TASK STATEMENT:
Each line below that holds the word "first" counts once; state the total number of such lines and nothing else.
-------- EXTRACTED INFORMATION --------
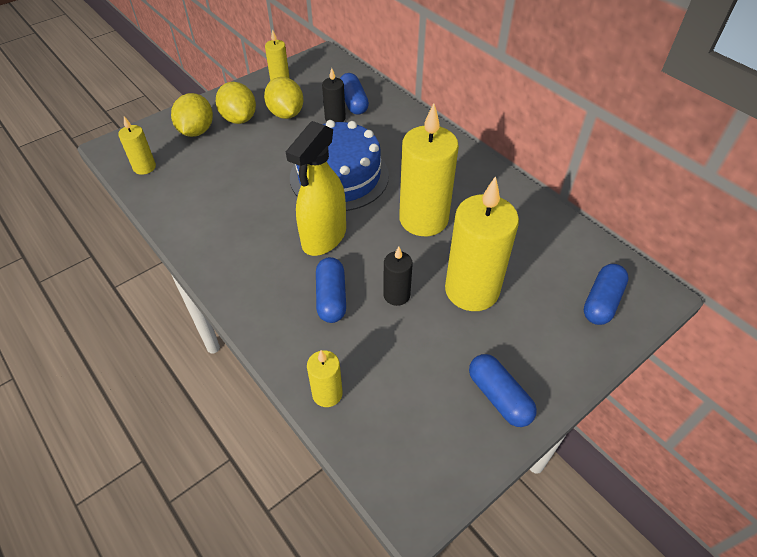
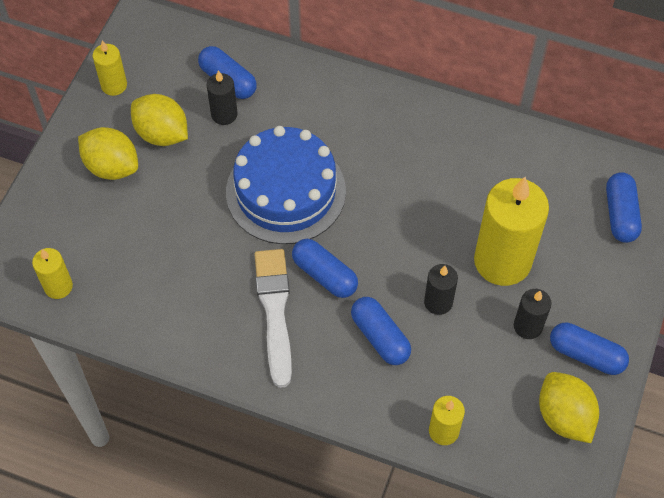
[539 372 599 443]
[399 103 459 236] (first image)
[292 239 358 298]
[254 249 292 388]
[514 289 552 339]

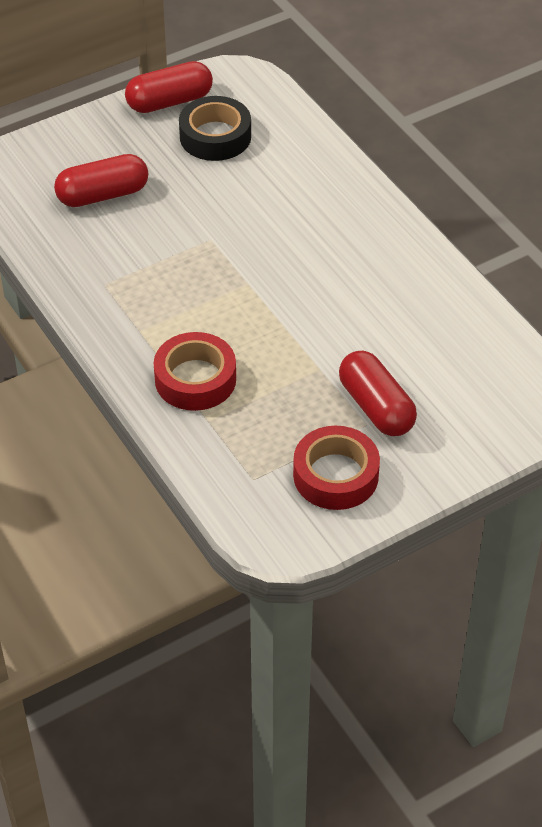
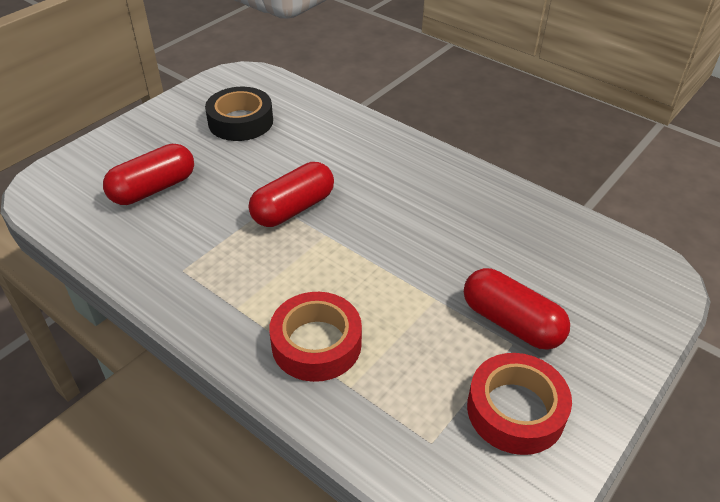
[249 162 334 227]

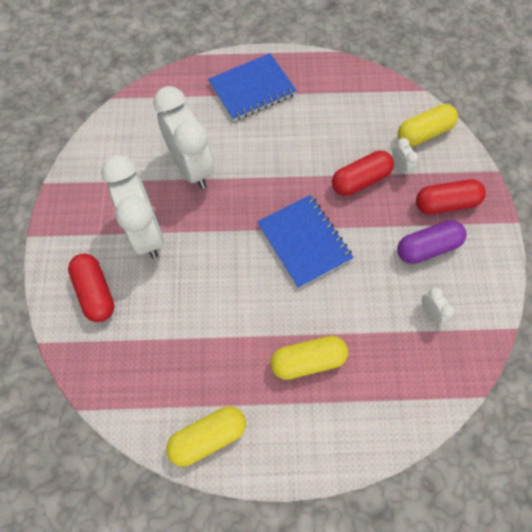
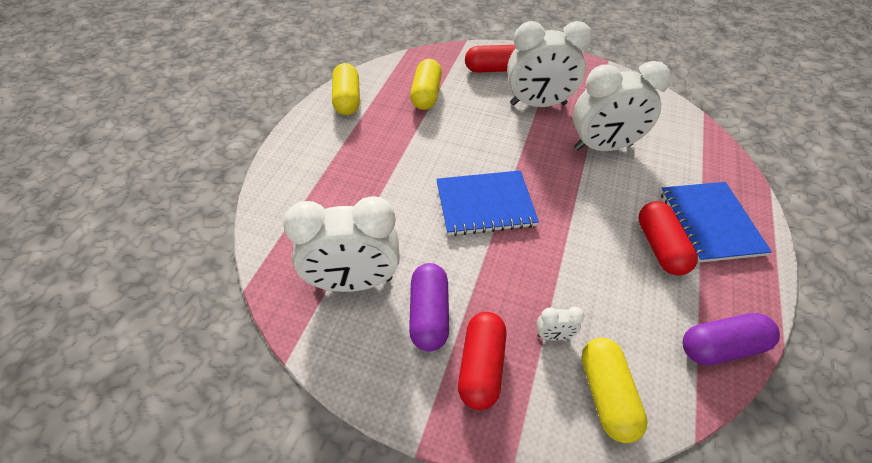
[638 201 698 276]
[283 196 400 292]
[410 59 442 110]
[682 313 780 365]

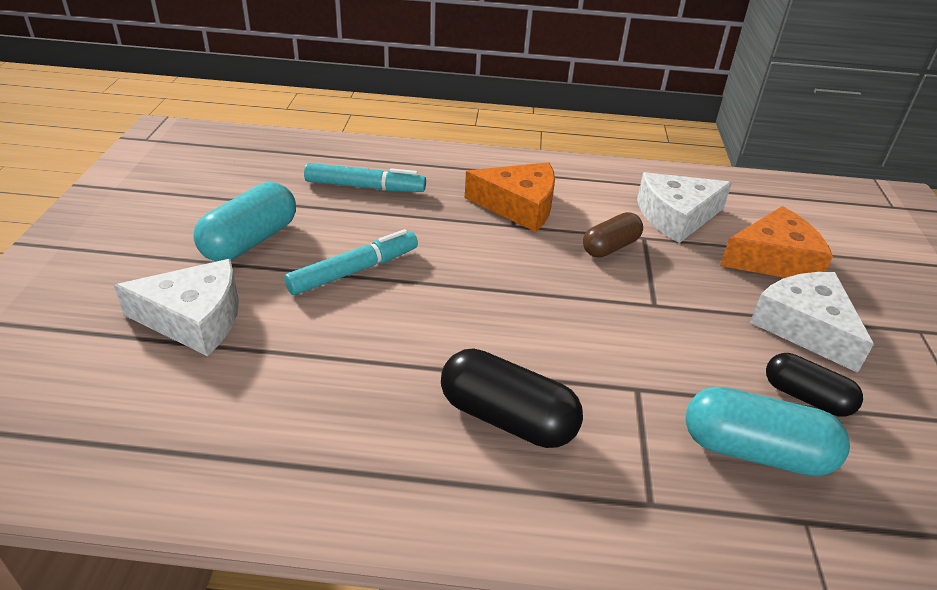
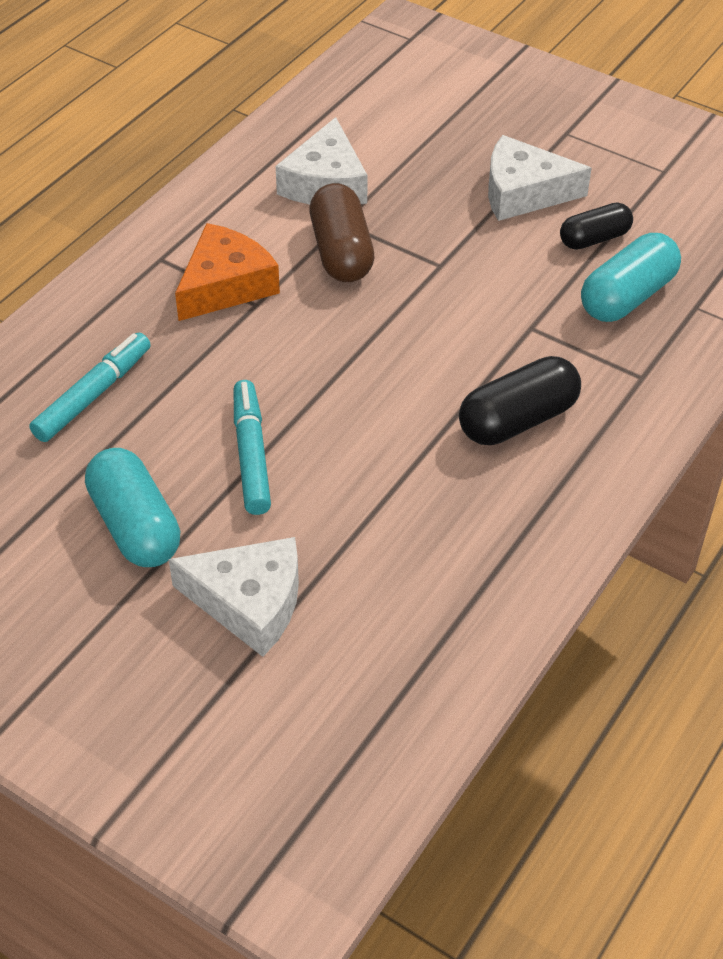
[720 206 833 278] (first image)
[309 183 374 282]
[169 537 299 657]

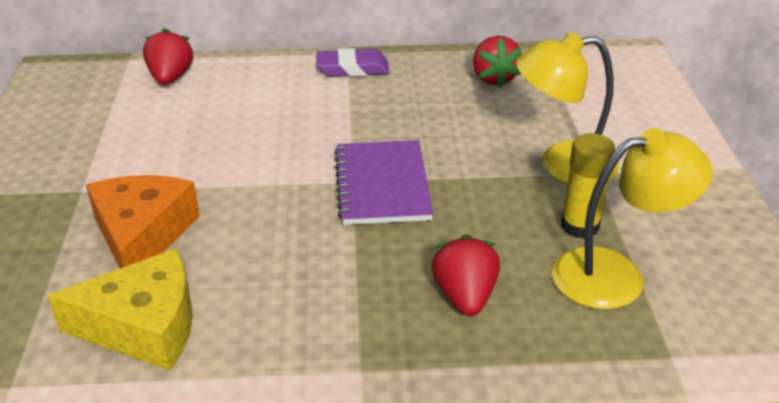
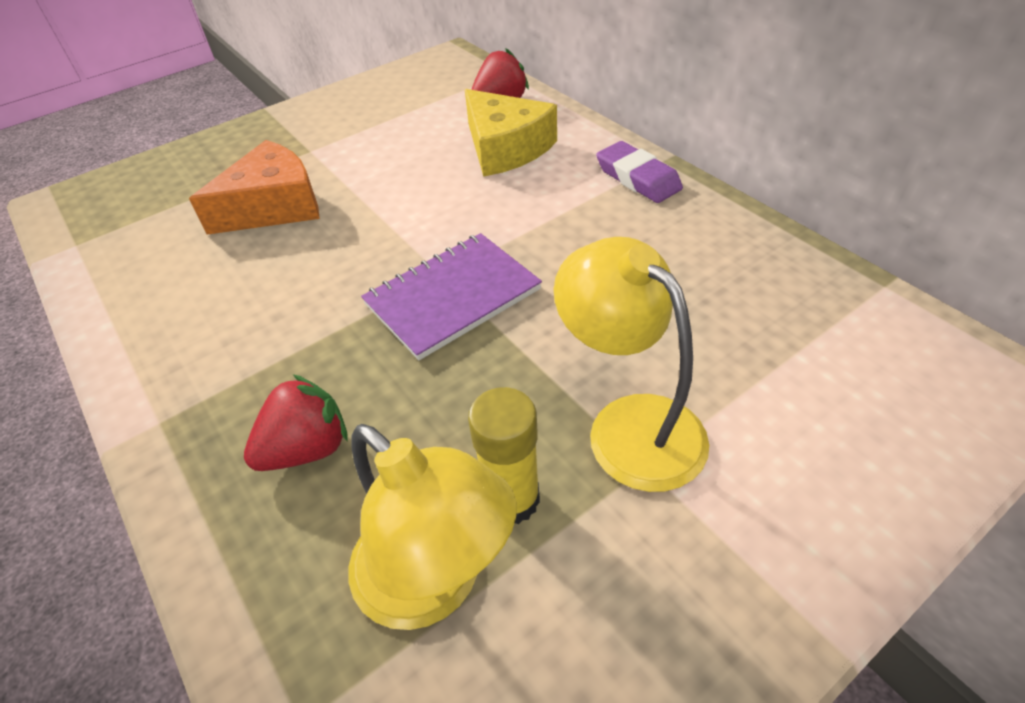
[473 36 522 88] (first image)
[465 89 557 177]

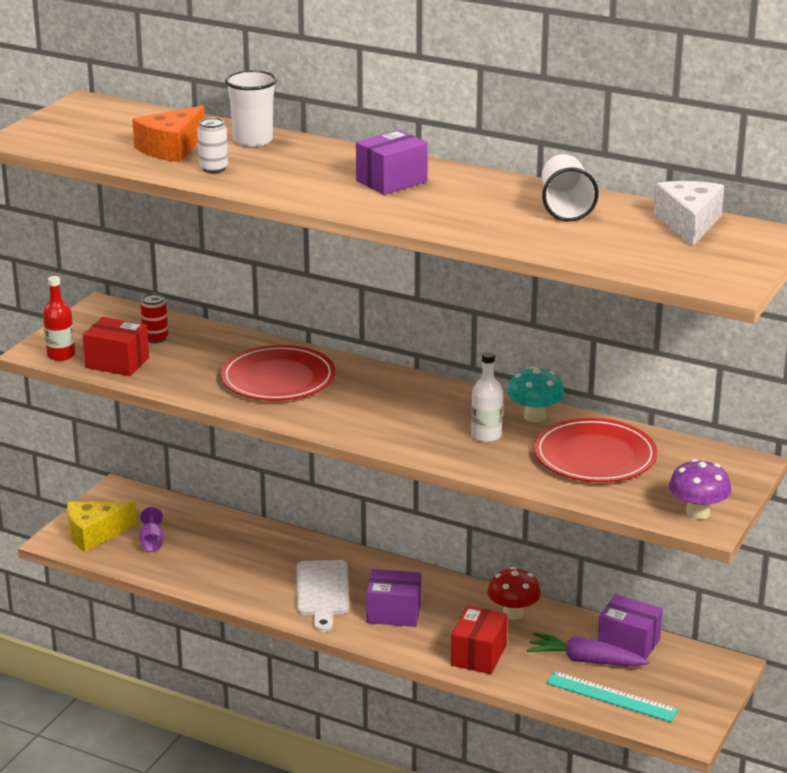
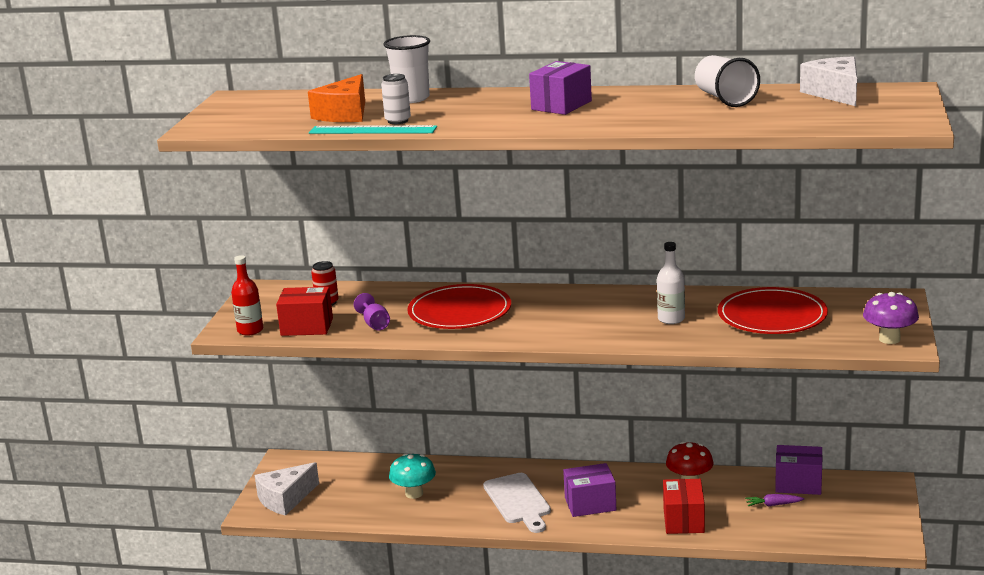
[389 453 436 499]
[255 462 319 516]
[354 293 390 330]
[745 494 804 506]
[309 125 437 134]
--------
WRITTEN ANSWER:
3